Of the lines in the data below, write out exactly those from the one holding "none -> tan brick M1:M2 level 1" through the one holding "none -> orange slope K1:L2 level 2 top 1", both included.
The data Block Start
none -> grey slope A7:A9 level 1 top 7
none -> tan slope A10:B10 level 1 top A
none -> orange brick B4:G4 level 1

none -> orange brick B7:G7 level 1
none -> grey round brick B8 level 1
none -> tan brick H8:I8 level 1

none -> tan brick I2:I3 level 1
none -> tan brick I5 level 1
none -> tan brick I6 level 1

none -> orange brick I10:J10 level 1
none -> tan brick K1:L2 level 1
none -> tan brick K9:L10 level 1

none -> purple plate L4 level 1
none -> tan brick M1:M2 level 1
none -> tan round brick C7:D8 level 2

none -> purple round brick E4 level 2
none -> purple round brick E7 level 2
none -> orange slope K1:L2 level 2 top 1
The data Block End
The data Block Start
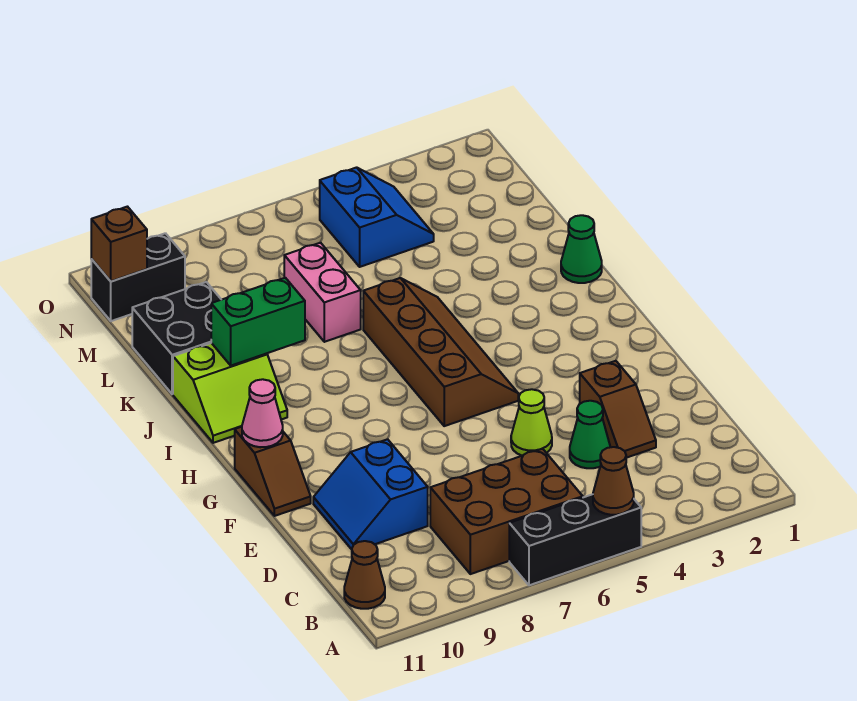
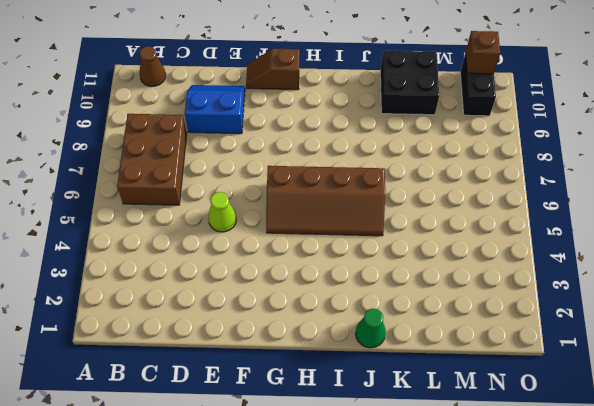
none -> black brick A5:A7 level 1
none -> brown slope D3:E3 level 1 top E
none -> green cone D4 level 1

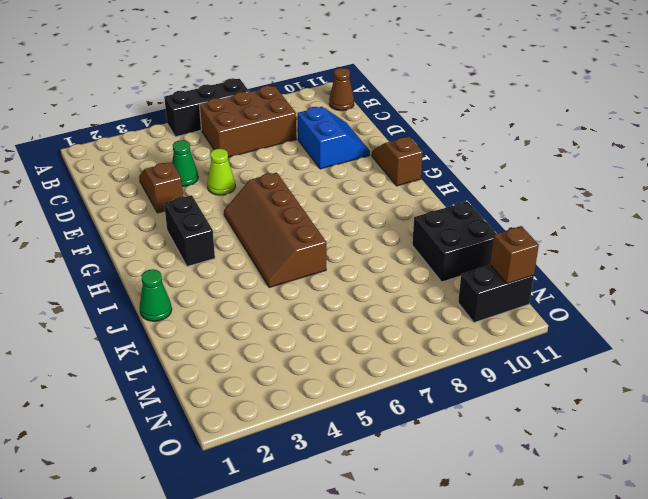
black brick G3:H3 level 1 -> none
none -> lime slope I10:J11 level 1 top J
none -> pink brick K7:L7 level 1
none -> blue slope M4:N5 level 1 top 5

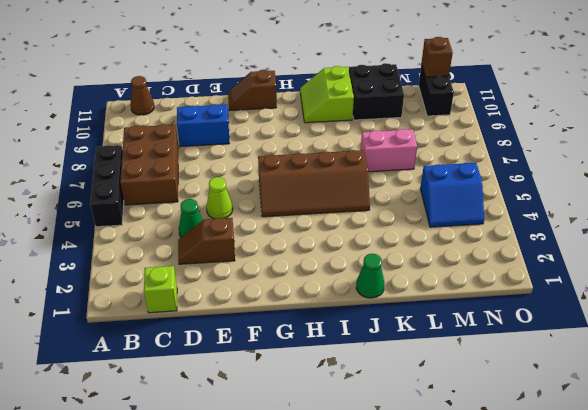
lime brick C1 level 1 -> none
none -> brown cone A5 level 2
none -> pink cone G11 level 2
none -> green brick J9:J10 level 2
The data Block End
The data Block Start
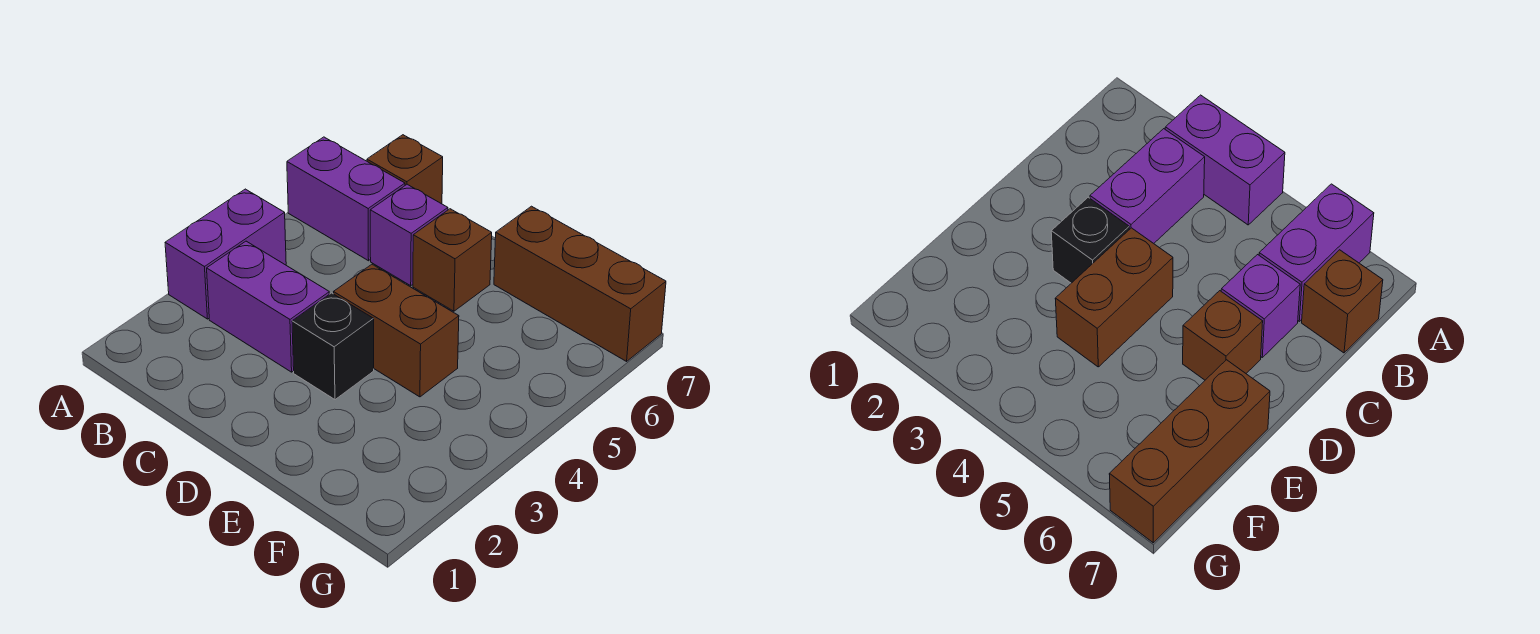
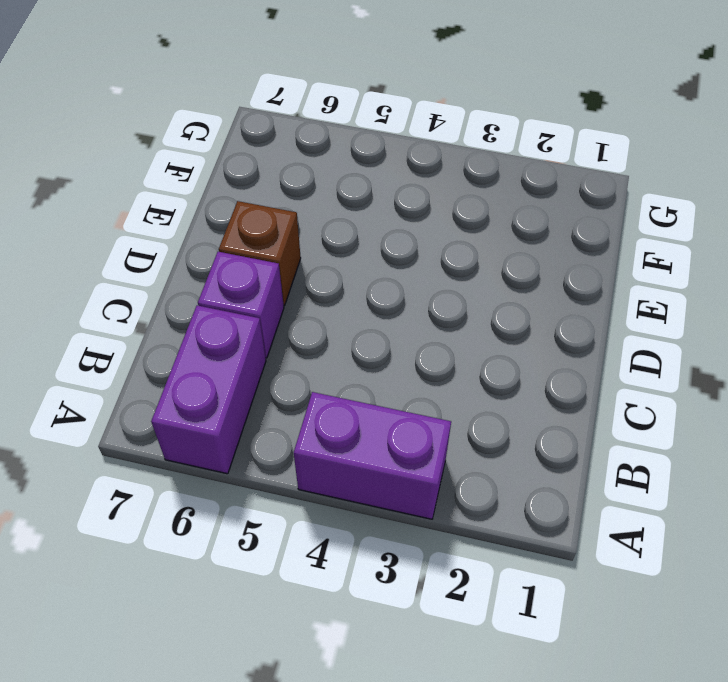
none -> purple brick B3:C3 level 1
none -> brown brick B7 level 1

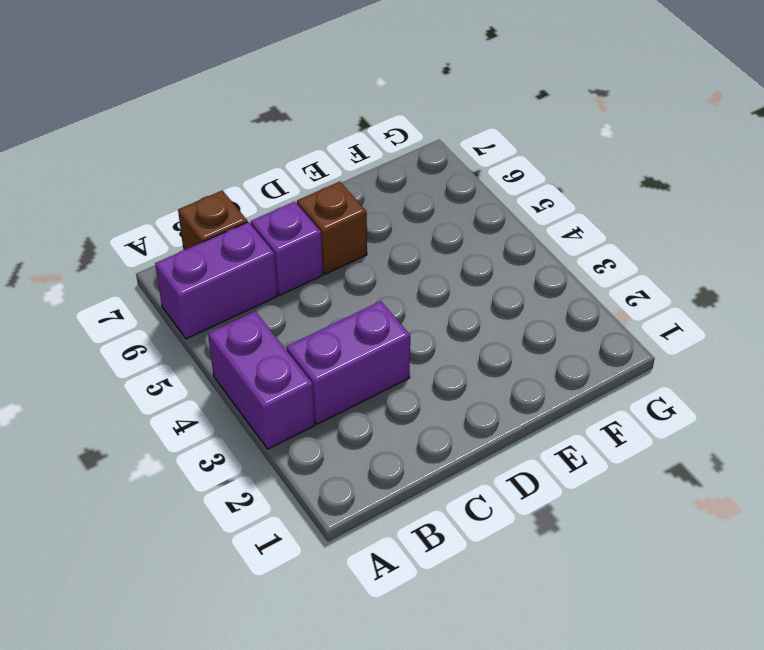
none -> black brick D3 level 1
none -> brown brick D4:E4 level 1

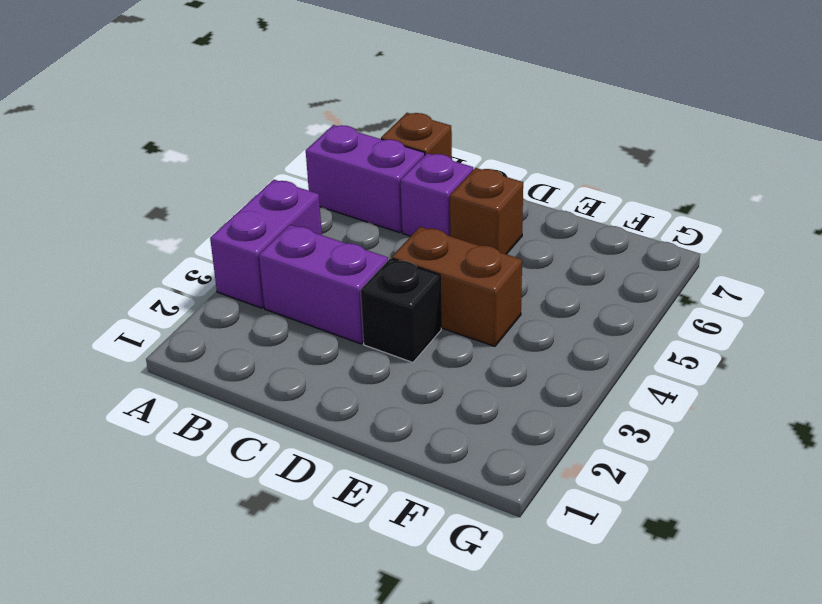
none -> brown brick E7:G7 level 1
The data Block End
# Completed exercise:
none -> tan brick M1:M2 level 1
none -> tan round brick C7:D8 level 2

none -> purple round brick E4 level 2
none -> purple round brick E7 level 2
none -> orange slope K1:L2 level 2 top 1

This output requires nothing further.